▶ [REQUEST] State how many lines in the items below contain the string "kern". Reply with the number only.

▶ [EXERCISE MATERIALS]
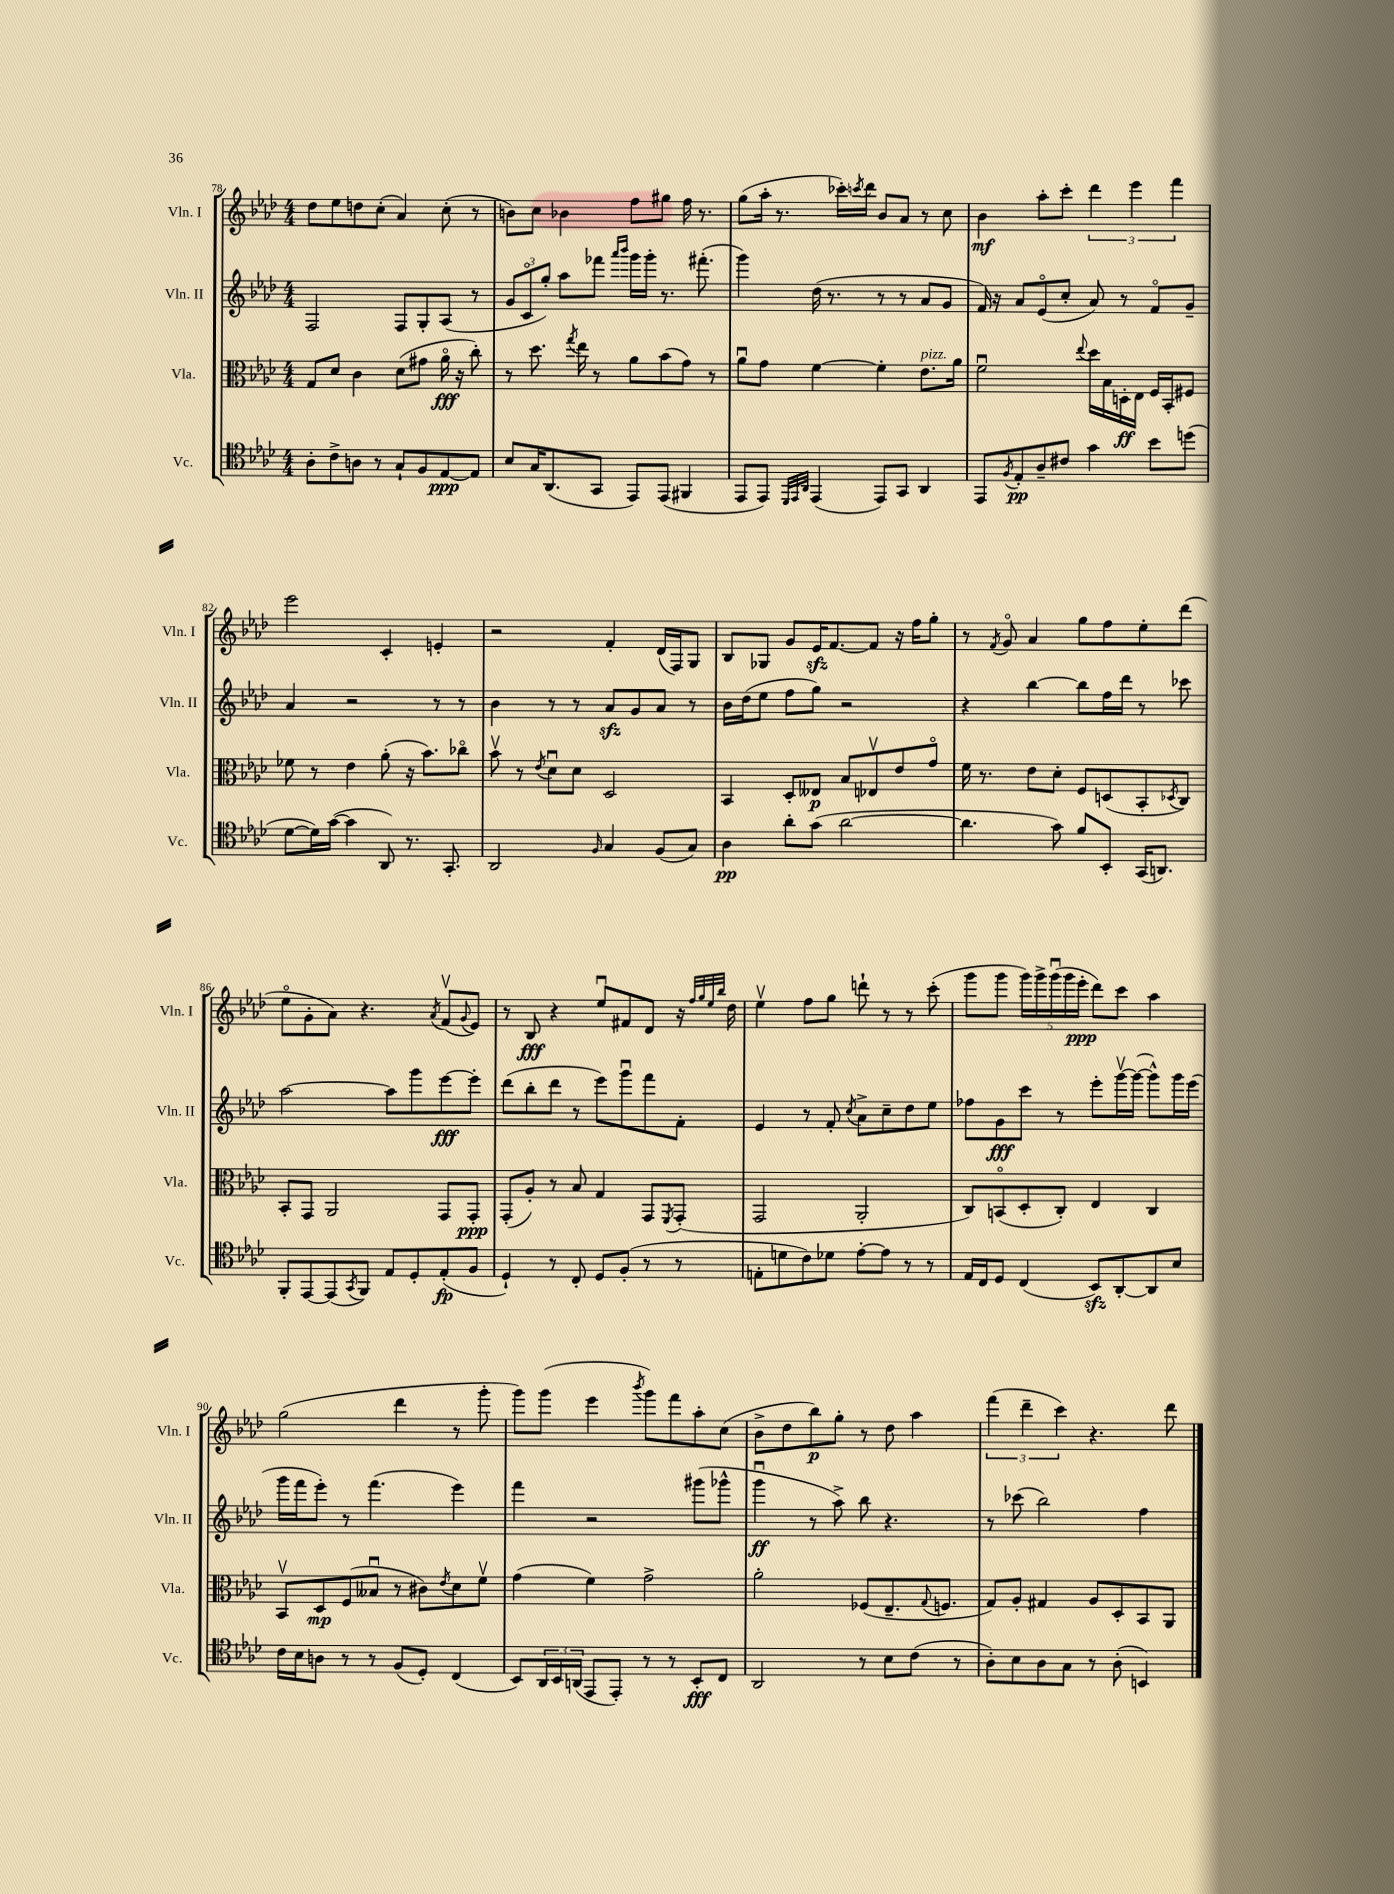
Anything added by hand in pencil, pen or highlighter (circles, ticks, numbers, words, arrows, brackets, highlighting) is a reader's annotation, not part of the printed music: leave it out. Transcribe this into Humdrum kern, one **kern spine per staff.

**kern	**dynam	**kern	**dynam	**kern	**dynam	**kern	**dynam
*part4	*part4	*part3	*part3	*part2	*part2	*part1	*part1
*staff4	*staff4	*staff3	*staff3	*staff2	*staff2	*staff1	*staff1
*I"Vc.	*	*I"Vla.	*	*I"Vln. II	*	*I"Vln. I	*
*I'Vc.	*	*I'Vla.	*	*I'Vln. II	*	*I'Vln. I	*
*clefC4	*	*clefC3	*	*clefG2	*	*clefG2	*
*k[b-e-a-d-]	*	*k[b-e-a-d-]	*	*k[b-e-a-d-]	*	*k[b-e-a-d-]	*
*M4/4	*	*M4/4	*	*M4/4	*	*M4/4	*
=78	=78	=78	=78	=78	=78	=78	=78
8A-'\L	.	8G/L	.	2F/	.	8dd-\L	.
8c^\	.	8d-/J	.	.	.	8ee-\	.
8An\J	.	4c\	.	.	.	8ddn\	.
8r	.	.	.	.	.	(8cc'\J	.
8G`/L	.	(8d-\L	.	8F/L	.	4a-/)	.
8F/	.	8g#X\J	.	8G'/	.	.	.
[8E-/	ppp	16a-\	fff	(8A-/J	.	(8cc'\	.
.	.	16r	.	.	.	.	.
8E-/J]	.	8cc'\)	.	8r	.	8r	.
=79	=79	=79	=79	=79	=79	=79	=79
8B-/L	.	8r	.	12g/L	.	8bn\L)	.
.	.	.	.	12c/	.	.	.
16G/K	.	8.dd-\	.	.	.	8cc\J	.
.	.	.	.	12gg'/J)	.	.	.
(8.AA-/	.	.	.	.	.	.	.
.	.	.	.	8aa-\L	.	4b-X\	.
.	.	8qgg/	.	.	.	.	.
.	.	16ee-\	.	.	.	.	.
8GG/J	.	8r	.	8fff-X\J	.	.	.
.	.	.	.	16qqaaa-/LL	.	.	.
.	.	.	.	16qqbbb-/JJ	.	.	.
8EE-/L)	.	8a-\L	.	16ggg\LL	.	8ff\L	.
.	.	.	.	16ggg'\JJ	.	.	.
(8EE-/J	.	(8b-\	.	8.r	.	8gg#X\J	.
4FF#X/	.	8g\J)	.	.	.	16ff\	.
.	.	.	.	(8.fff#X'\	.	8.r	.
.	.	8r	.	.	.	.	.
=80	=80	=80	=80	=80	=80	=80	=80
8EE-/L	.	8a-u\L	.	4ggg\)	.	(8gg\L	.
8EE-/J)	.	8g\J	.	.	.	16aa-'\Jk	.
.	.	.	.	.	.	8.r	.
32qqDD-/LLL	.	.	.	.	.	.	.
32qqEE-/	.	.	.	.	.	.	.
32qqAA-/JJJ	.	.	.	.	.	.	.
(4EE-/	.	[4f\	.	(16dd-\	.	.	.
.	.	.	.	8.r	.	.	.
.	.	.	.	.	.	16ccc-X'\LL)	.
.	.	.	.	.	.	8qcccn/	.
.	.	.	.	.	.	16ddd-\JJ	.
8EE-/L)	.	4f'\]	.	8r	.	8b-/L	.
8GG/J	.	.	.	8r	.	8a-/J	.
!	!	!LO:TX:a:i:t=pizz.	!	!	!	!	!
4AA-/	.	8.e-\L	.	8a-/L	.	8r	.
.	.	.	.	8g/J	.	8cc\	.
.	.	16a-\Jk	.	.	.	.	.
=81	=81	=81	=81	=81	=81	=81	=81
8EE-/L	.	2fu\	.	16f/)	.	4b-\	mf
.	.	.	.	16r	.	.	.
8qF/	.	.	.	.	.	.	.
8E-'/	pp	.	.	8a-/L	.	.	.
8A-~/	.	.	.	(8e-/	.	8aa-'\L	.
8c#X/J	.	.	.	8cc'/J	.	8ccc'\J	.
.	.	8qqee-/	.	.	.	.	.
4g\	.	16dd-\LL	.	8a-/)	.	6ddd-\	.
.	.	16B-\	.	.	.	.	.
.	.	16Dn'\	ff	8r	.	.	.
.	.	.	.	.	.	6eee-\	.
.	.	16E-\JJ	.	.	.	.	.
8b-\L	.	16F/LL	.	8f/L	.	.	.
.	.	16BB-'/J	.	.	.	.	.
.	.	.	.	.	.	6fff\	.
(8ddn\J	.	8F#X/J	.	8g~/J	.	.	.
!!LO:LB:g=z
=82	=82	=82	=82	=82	=82	=82	=82
[8d-\L	.	8f-X\	.	4a-/	.	2eee-\	.
16d-\L])	.	8r	.	.	.	.	.
([16g\JJ	.	.	.	.	.	.	.
4g\]	.	4e-\	.	2r	.	.	.
8AA-/)	.	(8a-'\	.	.	.	4c'/	.
8.r	.	16r	.	.	.	.	.
.	.	8.b-\L)	.	.	.	.	.
.	.	.	.	8r	.	4en'/	.
8.GG'/	.	.	.	.	.	.	.
.	.	8cc-X\J	.	8r	.	.	.
=83	=83	=83	=83	=83	=83	=83	=83
2AA-/	.	8b-v\	.	4b-\	.	2r	.
.	.	8r	.	.	.	.	.
.	.	8qe-/	.	.	.	.	.
.	.	8d-u\L	.	8r	.	.	.
.	.	8d-\J	.	8r	.	.	.
16qqF/	.	.	.	.	.	.	.
4G/	.	2D-/	.	8a-zz/L	.	4f'/	.
.	.	.	.	8g/	.	.	.
(8F/L	.	.	.	8a-/J	.	(16d-/LL	.
.	.	.	.	.	.	16F/J)	.
8G/J)	.	.	.	8r	.	8G/J	.
=84	=84	=84	=84	=84	=84	=84	=84
4A-\	pp	4BB-/	.	16b-\LL	.	8B-/L	.
.	.	.	.	(16dd-\J	.	.	.
.	.	.	.	8ee-\J	.	8G-X/J	.
8a-'\L	.	8D-'/L	.	8ff\L	.	8g/L	.
(8g\J	.	8E--X/J	p	8gg\J)	.	16e-zz/K	.
.	.	.	.	.	.	[8.f/	.
[2a-\	.	8B-/L	.	2r	.	.	.
.	.	8E-Xv/	.	.	.	8f/J]	.
.	.	8e-/	.	.	.	16r	.
.	.	.	.	.	.	16ff\KL	.
.	.	8g/J	.	.	.	8gg'\J	.
=85	=85	=85	=85	=85	=85	=85	=85
4.a-\]	.	16f\	.	4r	.	8r	.
.	.	8.r	.	.	.	.	.
.	.	.	.	.	.	8qf/	.
.	.	.	.	.	.	8g/	.
.	.	8e-\L	.	[4bb-\	.	4a-/	.
8g\)	.	8d-'\J	.	.	.	.	.
8f/L	.	8F/L	.	8bb-\L]	.	8gg\L	.
8BB-'/J	.	(8Dn/	.	16ff\L	.	8ff\	.
.	.	.	.	16ddd-\JJ	.	.	.
(16GG/KL	.	8BB-'/	.	8r	.	8ee-'\	.
8.AAn/J)	.	.	.	.	.	.	.
.	.	8qD-X/	.	.	.	.	.
.	.	8C/J)	.	8ccc-X\	.	(8ddd-\J	.
!!LO:LB:g=z
=86	=86	=86	=86	=86	=86	=86	=86
8FF'/L	.	8BB-'/L	.	[2aa-\	.	8ee-\L	.
[8EE-/	.	8GG/J	.	.	.	8g'\	.
(8EE-/]	.	2AA-/	.	.	.	8a-\J)	.
8qGG/	.	.	.	.	.	.	.
8FF/J)	.	.	.	.	.	4.r	.
8E-/L	.	.	.	8aa-\L]	.	.	.
8D-'/	.	.	.	8ggg\	.	.	.
.	.	.	.	.	.	8qa-/	.
(8E-'/	fp	8GG/L	.	[8eee-\	fff	(8fv/L	.
.	.	.	.	.	.	8qqg/	.
8F/J	.	8GG'/J	ppp	8eee-'\J]	.	8e-/J)	.
=87	=87	=87	=87	=87	=87	=87	=87
4D-`/)	.	(8GG'/L	.	(8ddd-\L	.	8r	.
.	.	8A-'/J)	.	8bb-'\	.	8B-/	fff
8r	.	8r	.	8ddd-\J	.	4r	.
8C'/	.	8B-/	.	8r	.	.	.
8D-/L	.	4G/	.	8eee-\L)	.	8ee-u/L	.
(8F'/J	.	.	.	8gggu\	.	8f#X/	.
8r	.	8GG/L	.	8fff\	.	8d-/J	.
.	.	8qFF/	.	.	.	.	.
8r	.	(8GG'/J	.	8f'\J	.	16r	.
.	.	.	.	.	.	32qqff/LLL	.
.	.	.	.	.	.	32qqgg/	.
.	.	.	.	.	.	32qqee-/	.
.	.	.	.	.	.	32qqbb-/JJJ	.
.	.	.	.	.	.	16dd-\	.
=88	=88	=88	=88	=88	=88	=88	=88
8En'\L	.	2GG/	.	4e-/	.	4ee-v\	.
8dn\	.	.	.	.	.	.	.
8c\)	.	.	.	8r	.	8ff\L	.
8d-X\J	.	.	.	8f'/	.	8gg\J	.
.	.	.	.	8qcc/	.	.	.
[8e-'\L	.	2AA-'/	.	8a-^\L	.	8dddn`\	.
8e-\J]	.	.	.	8cc~\	.	8r	.
8r	.	.	.	8dd-\	.	8r	.
8r	.	.	.	8ee-\J	.	(8ccc'\	.
=89	=89	=89	=89	=89	=89	=89	=89
16E-/LL	.	8C/L)	.	8ff-X\L	.	8ggg\L	.
16C/J	.	.	.	.	.	.	.
8D-/J	.	(8BBn/	.	8g\	fff	8ggg\J	.
(4C/	.	8D-'/	.	8ccc\J	.	20ggg\LL)	.
.	.	.	.	.	.	20ggg^\	.
.	.	.	.	.	.	(20gggu\	.
.	.	8C'/J)	.	8r	.	.	.
.	.	.	.	.	.	20ggg\	.
.	.	.	.	.	.	20eee-'\JJ	ppp
8BB-zz/L)	.	4E-/	.	8eee-'\L	.	8ddd-\L)	.
[8AA-'/	.	.	.	[16gggv\L	.	8ccc\J	.
.	.	.	.	(16ggg\JJ_	.	.	.
8AA-/]	.	4C/	.	8ggg^^\L])	.	4aa-\	.
8B-/J	.	.	.	16ggg\L	.	.	.
.	.	.	.	(16eee-\JJ	.	.	.
!!LO:LB:g=z
=90	=90	=90	=90	=90	=90	=90	=90
16c\LL	.	8BB-v/L	.	16ggg\LL	.	(2gg\	.
16B-\J	.	.	.	16fff\J	.	.	.
8An\J	.	8D-/	mp	8eee-'\J)	.	.	.
8r	.	(8F/	.	8r	.	.	.
8r	.	8B--Xu/J	.	(4.fff\	.	.	.
(8F/L	.	8r	.	.	.	4ddd-\	.
8D-'/J)	.	8c#X\L)	.	.	.	.	.
.	.	8qe-/	.	.	.	.	.
(4C/	.	8d-\	.	4eee-\)	.	8r	.
.	.	8fv\J	.	.	.	8ggg'\	.
=91	=91	=91	=91	=91	=91	=91	=91
8BB-/L)	.	(4g\	.	4fff\	.	8ggg\L)	.
24AA-/L	.	.	.	.	.	(8ggg\J	.
24BB-/	.	.	.	.	.	.	.
(24AAn/JJ	.	.	.	.	.	.	.
8EE-/L	.	4f\)	.	2r	.	4eee-\	.
8EE-'/J)	.	.	.	.	.	.	.
.	.	.	.	.	.	8qbbb-/	.
8r	.	2g^\	.	.	.	8ggg\L)	.
8r	.	.	.	.	.	8fff\	.
8BB-'/L	fff	.	.	(8ggg#X\L	.	8aa-'\	.
8C/J	.	.	.	8ggg-X^^\J	.	(8cc\J	.
=92	=92	=92	=92	=92	=92	=92	=92
2AA-/	.	2a-'\	.	4gggu\	ff	8b-^\L	.
.	.	.	.	.	.	8dd-\	.
.	.	.	.	8r	.	8bb-\)	p
.	.	.	.	8aa-^\)	.	8gg'\J	.
8r	.	(8F-X/L	.	8bb-\	.	8r	.
8B-\L	.	8.E-~/	.	4.r	.	8dd-\	.
(8c\J	.	.	.	.	.	4aa-\	.
.	.	8qqG/	.	.	.	.	.
.	.	8.Fn/J	.	.	.	.	.
8r	.	.	.	.	.	.	.
=93	=93	=93	=93	=93	=93	=93	=93
8A-'\L)	.	8G/L)	.	8r	.	(6fff\	.
8B-\	.	8A-'/J	.	(8ccc-X\	.	.	.
.	.	.	.	.	.	6ddd-~\	.
8A-\	.	4G#X/	.	2bb-\)	.	.	.
.	.	.	.	.	.	6ccc\)	.
8G\J	.	.	.	.	.	.	.
8r	.	8A-/L	.	.	.	4.r	.
(8A-'\	.	8D-'/	.	.	.	.	.
4BBn/)	.	8BB-/	.	4ff\	.	.	.
.	.	8AA-/J	.	.	.	8ddd-\	.
==	==	==	==	==	==	==	==
*-	*-	*-	*-	*-	*-	*-	*-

▶ [FINISHED ANSWER] 2